**Directions for this task:**
The result should be an exact copy of the entries that follow, with no pictures included.

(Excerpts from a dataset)
· · ·

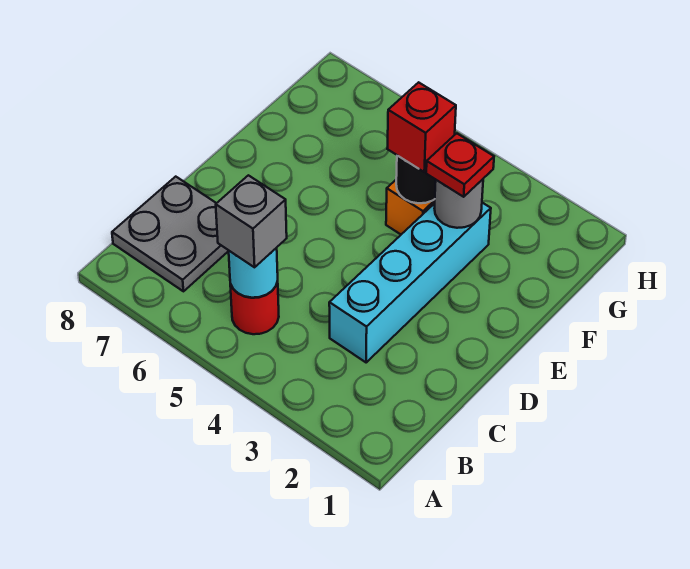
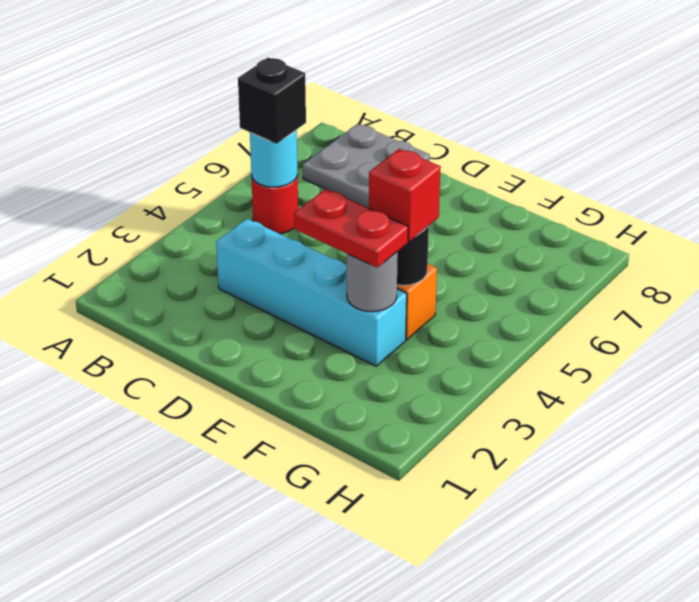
grey 1x1 brick [216,175,287,267] -> black 1x1 brick [238,58,306,144]
red 1x1 plate [426,133,494,197] -> red 1x2 plate [294,189,408,267]

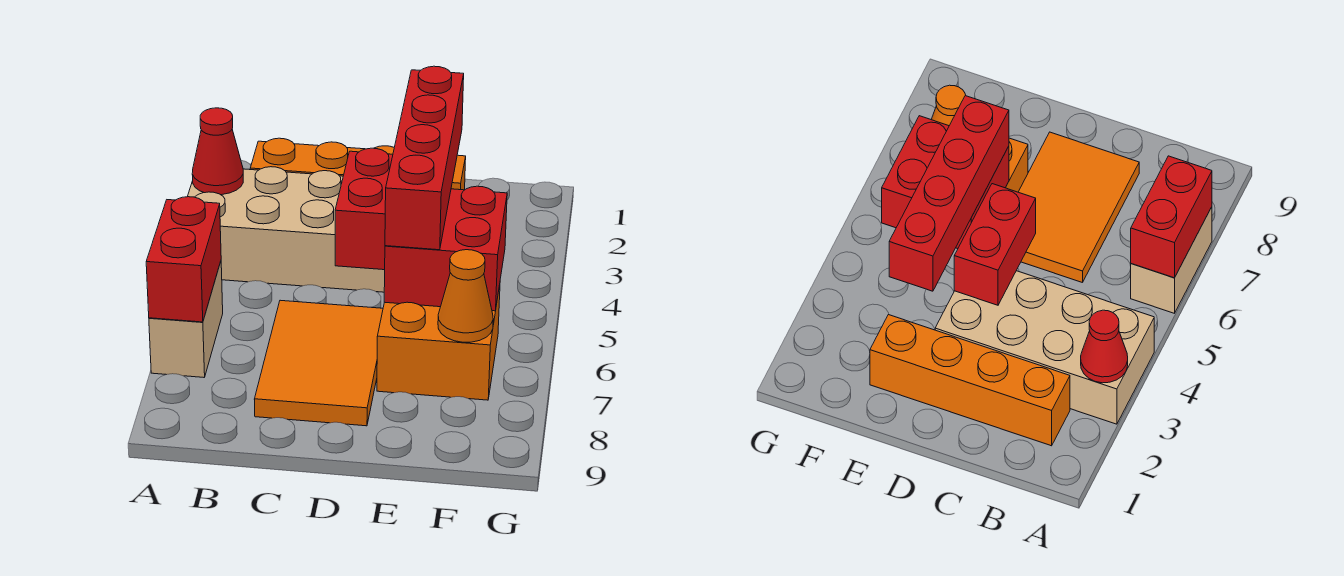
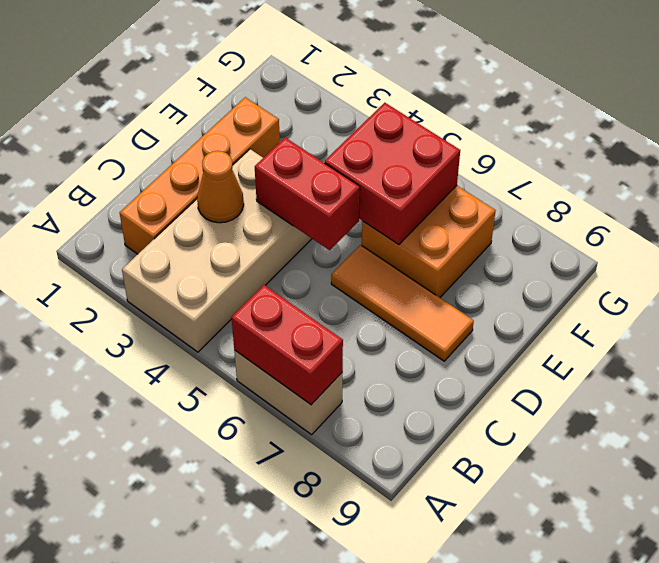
red 1x1 cone [192,108,243,195] -> none
orange 2x3 tile [254,300,383,426] -> orange 1x3 tile [331,245,474,361]
red 1x4 brick [385,66,464,250] -> none
orange 1x1 cone [438,250,493,342] -> orange 1x1 cone moved to [197,151,244,223]

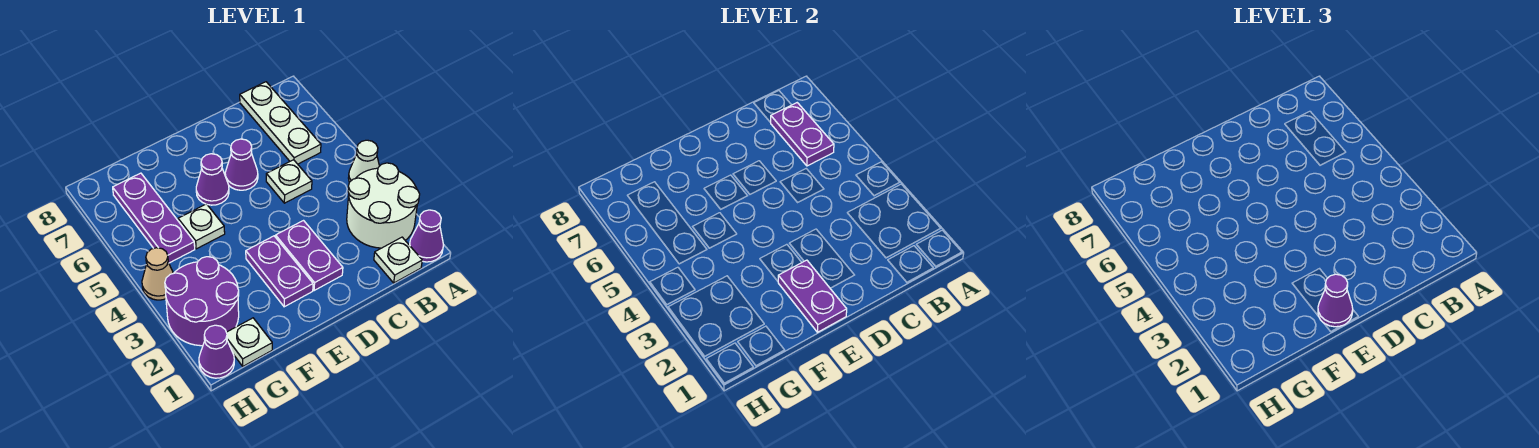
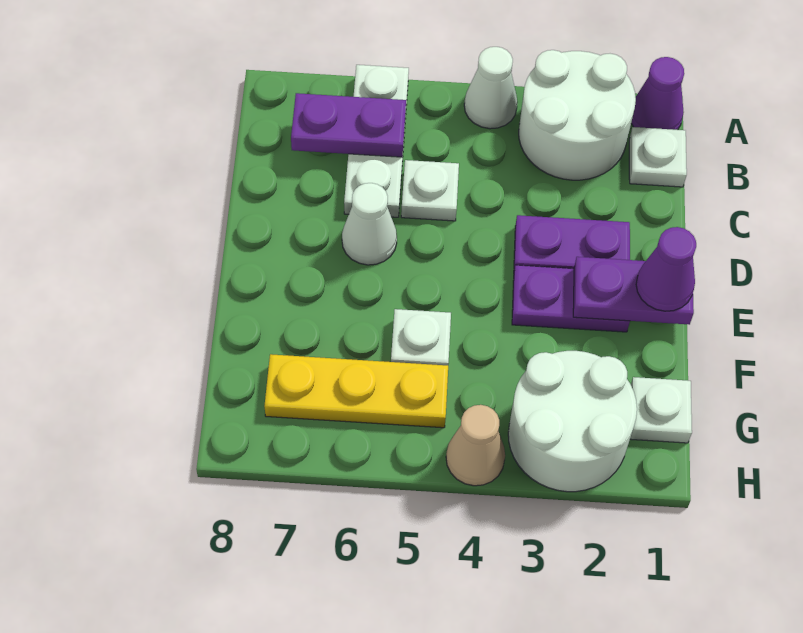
white 1x3 plate [240,82,321,164] -> white 1x3 plate turned to [344,65,409,217]
purple 1x1 cone [225,139,258,190] -> white 1x1 cone [342,183,397,265]
purple 1x1 cone [196,154,229,205] -> none
purple 2x2 round brick [165,257,239,346] -> white 2x2 round brick [508,351,637,492]
purple 1x3 plate [113,173,195,263] -> yellow 1x3 plate [264,354,448,428]
purple 1x1 cone [199,325,234,378] -> none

· · ·

**Finished exercise:**
grey 1x1 brick [216,175,287,267] -> black 1x1 brick [238,58,306,144]
red 1x1 plate [426,133,494,197] -> red 1x2 plate [294,189,408,267]

red 1x1 cone [192,108,243,195] -> none
orange 2x3 tile [254,300,383,426] -> orange 1x3 tile [331,245,474,361]
red 1x4 brick [385,66,464,250] -> none
orange 1x1 cone [438,250,493,342] -> orange 1x1 cone moved to [197,151,244,223]

white 1x3 plate [240,82,321,164] -> white 1x3 plate turned to [344,65,409,217]
purple 1x1 cone [225,139,258,190] -> white 1x1 cone [342,183,397,265]
purple 1x1 cone [196,154,229,205] -> none
purple 2x2 round brick [165,257,239,346] -> white 2x2 round brick [508,351,637,492]
purple 1x3 plate [113,173,195,263] -> yellow 1x3 plate [264,354,448,428]
purple 1x1 cone [199,325,234,378] -> none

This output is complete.